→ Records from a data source
§

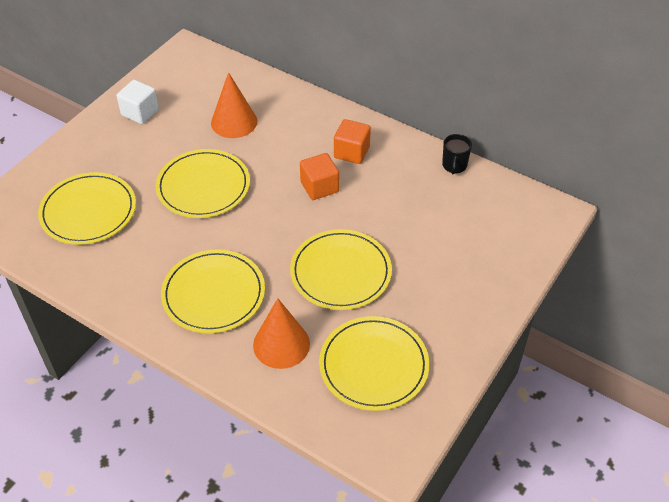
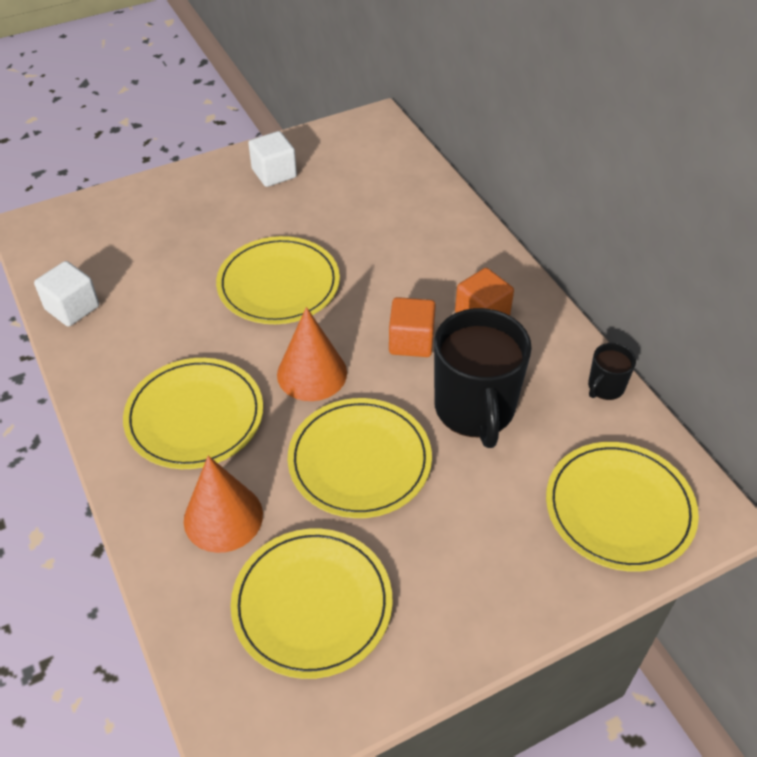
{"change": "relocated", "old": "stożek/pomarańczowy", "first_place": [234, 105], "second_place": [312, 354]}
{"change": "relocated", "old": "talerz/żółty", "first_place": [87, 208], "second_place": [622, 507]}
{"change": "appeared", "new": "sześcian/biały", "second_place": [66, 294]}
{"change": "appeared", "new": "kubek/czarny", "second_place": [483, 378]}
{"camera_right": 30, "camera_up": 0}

§

Please return the entries above exactly as they appear, but without the pictures.

→ Task result
{"change": "relocated", "old": "stożek/pomarańczowy", "first_place": [234, 105], "second_place": [312, 354]}
{"change": "relocated", "old": "talerz/żółty", "first_place": [87, 208], "second_place": [622, 507]}
{"change": "appeared", "new": "sześcian/biały", "second_place": [66, 294]}
{"change": "appeared", "new": "kubek/czarny", "second_place": [483, 378]}
{"camera_right": 30, "camera_up": 0}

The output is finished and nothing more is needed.